(Object change listings)
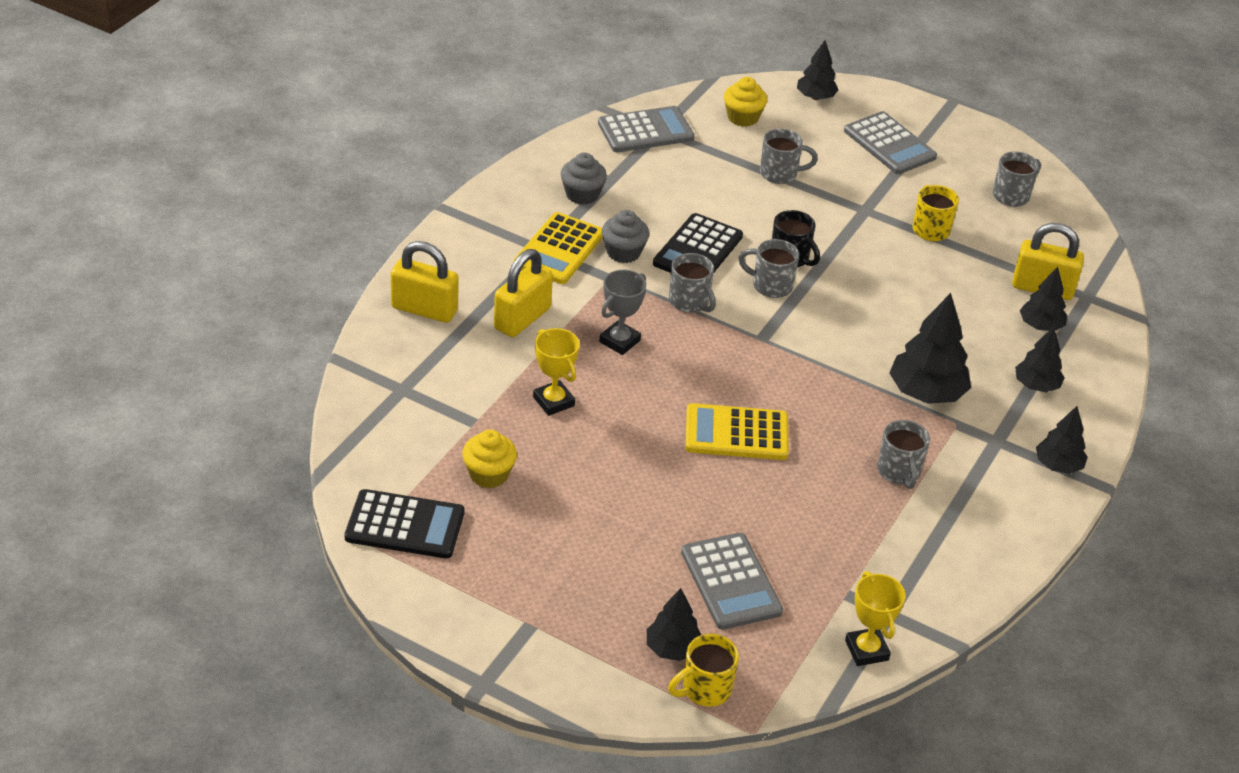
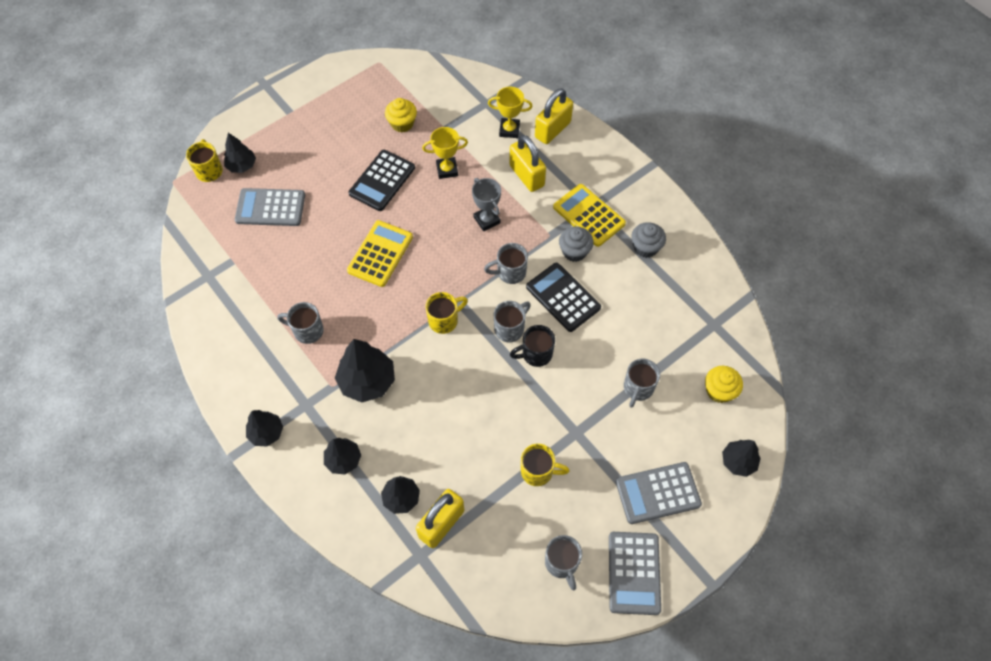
camera: 115 degrees right, 20 degrees up
(405, 525) = (382, 79): black calculator -> black calculator (382, 181)
(645, 131) = (715, 314): grey calculator -> grey calculator (634, 573)
(797, 345) = (444, 320): none -> yellow mug
(866, 650) = (190, 253): yellow trophy -> yellow trophy (509, 130)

--- Task to carry out ---
Exactly the lines from the one containing "(645, 131) = (715, 314): grey" through the last line of the records are to be transcribed, both endpoints included.

--- Response below ---
(645, 131) = (715, 314): grey calculator -> grey calculator (634, 573)
(797, 345) = (444, 320): none -> yellow mug
(866, 650) = (190, 253): yellow trophy -> yellow trophy (509, 130)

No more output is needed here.